== What you should do ==
Please report the number of lines in the entries below that contain "wiper", with nothing added.

Edit tracking data:
___

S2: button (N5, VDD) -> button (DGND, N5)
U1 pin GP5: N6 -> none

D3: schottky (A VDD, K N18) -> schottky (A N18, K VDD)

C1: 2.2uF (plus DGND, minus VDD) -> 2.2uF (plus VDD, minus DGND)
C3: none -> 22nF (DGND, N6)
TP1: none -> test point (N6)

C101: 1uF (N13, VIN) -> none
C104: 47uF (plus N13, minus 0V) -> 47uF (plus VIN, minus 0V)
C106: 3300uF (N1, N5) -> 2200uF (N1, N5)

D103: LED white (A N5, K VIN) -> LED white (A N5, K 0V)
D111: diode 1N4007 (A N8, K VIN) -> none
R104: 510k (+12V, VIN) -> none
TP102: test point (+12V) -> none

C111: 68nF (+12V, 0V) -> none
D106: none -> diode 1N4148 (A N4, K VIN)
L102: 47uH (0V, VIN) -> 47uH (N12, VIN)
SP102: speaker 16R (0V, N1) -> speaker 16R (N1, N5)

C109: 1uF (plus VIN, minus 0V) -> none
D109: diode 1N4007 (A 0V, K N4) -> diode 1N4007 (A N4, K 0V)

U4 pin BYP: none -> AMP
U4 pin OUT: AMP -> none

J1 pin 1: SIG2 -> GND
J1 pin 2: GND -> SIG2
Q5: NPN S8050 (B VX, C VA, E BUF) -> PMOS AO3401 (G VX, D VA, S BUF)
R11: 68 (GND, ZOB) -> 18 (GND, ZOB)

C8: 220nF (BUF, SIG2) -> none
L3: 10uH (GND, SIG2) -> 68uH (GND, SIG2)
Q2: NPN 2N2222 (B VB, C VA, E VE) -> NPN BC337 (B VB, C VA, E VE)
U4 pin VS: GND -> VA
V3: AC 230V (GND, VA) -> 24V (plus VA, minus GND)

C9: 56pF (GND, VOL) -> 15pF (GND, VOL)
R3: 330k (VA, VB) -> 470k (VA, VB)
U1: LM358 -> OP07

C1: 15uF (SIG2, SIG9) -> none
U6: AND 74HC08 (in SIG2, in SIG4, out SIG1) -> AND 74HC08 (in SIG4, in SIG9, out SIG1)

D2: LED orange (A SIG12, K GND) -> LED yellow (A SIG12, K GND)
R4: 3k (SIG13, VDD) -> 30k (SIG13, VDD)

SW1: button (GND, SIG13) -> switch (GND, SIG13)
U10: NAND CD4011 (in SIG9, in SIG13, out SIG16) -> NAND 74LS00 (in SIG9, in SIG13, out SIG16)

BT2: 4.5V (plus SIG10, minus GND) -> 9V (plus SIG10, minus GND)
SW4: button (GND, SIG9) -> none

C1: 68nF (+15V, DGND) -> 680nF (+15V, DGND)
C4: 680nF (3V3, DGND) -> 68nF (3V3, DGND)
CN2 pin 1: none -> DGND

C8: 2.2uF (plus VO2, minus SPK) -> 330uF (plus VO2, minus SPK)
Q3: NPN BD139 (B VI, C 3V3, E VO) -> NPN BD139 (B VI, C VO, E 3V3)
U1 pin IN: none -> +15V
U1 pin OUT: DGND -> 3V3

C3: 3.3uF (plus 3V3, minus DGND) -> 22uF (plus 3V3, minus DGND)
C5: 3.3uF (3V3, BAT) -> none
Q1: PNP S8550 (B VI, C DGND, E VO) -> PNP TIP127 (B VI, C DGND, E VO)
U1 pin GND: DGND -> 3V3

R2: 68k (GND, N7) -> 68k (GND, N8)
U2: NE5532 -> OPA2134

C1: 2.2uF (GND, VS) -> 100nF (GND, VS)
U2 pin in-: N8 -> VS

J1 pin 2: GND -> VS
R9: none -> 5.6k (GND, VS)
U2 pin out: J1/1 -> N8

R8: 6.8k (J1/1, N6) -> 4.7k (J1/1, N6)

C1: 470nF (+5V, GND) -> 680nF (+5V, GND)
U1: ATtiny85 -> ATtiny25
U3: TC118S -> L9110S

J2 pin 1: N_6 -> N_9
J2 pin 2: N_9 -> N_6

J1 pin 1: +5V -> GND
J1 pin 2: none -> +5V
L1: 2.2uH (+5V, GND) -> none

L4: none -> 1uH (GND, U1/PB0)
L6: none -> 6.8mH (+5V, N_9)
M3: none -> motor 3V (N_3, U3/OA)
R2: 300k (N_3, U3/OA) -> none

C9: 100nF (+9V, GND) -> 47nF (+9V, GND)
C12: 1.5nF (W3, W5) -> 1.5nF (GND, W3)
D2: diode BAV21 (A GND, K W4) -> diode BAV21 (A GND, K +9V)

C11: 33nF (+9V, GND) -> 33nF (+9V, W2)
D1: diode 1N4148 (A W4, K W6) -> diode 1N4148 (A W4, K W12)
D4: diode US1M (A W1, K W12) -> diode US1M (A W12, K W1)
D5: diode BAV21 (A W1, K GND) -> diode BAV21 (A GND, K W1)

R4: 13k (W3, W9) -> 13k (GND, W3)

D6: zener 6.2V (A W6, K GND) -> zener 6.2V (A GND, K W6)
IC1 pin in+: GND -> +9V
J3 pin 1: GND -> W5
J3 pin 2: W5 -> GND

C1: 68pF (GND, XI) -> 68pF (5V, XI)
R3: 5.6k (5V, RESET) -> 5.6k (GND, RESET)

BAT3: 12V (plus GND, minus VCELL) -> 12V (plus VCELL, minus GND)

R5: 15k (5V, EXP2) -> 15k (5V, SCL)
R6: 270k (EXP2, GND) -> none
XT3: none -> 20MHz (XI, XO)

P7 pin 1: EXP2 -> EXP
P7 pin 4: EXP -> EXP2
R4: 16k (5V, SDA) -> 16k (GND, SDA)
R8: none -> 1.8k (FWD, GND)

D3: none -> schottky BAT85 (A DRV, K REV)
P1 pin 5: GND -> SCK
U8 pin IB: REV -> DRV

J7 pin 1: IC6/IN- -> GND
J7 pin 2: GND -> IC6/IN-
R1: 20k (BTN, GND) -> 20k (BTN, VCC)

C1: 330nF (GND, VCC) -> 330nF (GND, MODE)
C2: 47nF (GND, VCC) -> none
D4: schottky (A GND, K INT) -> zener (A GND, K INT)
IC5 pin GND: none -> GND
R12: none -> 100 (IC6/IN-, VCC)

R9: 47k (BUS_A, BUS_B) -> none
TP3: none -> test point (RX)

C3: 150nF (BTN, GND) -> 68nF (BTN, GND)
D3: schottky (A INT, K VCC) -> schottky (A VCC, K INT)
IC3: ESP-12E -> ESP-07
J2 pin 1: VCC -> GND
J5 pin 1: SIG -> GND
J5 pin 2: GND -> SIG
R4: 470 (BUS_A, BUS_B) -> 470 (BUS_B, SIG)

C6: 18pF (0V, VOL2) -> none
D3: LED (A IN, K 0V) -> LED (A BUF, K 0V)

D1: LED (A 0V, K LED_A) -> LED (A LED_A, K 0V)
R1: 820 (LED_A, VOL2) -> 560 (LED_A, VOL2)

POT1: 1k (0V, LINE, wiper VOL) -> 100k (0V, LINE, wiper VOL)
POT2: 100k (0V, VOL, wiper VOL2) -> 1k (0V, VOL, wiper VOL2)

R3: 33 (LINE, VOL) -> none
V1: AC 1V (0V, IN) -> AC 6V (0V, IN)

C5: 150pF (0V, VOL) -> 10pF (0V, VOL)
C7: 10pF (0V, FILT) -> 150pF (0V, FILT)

___

== Solution to this task ==
2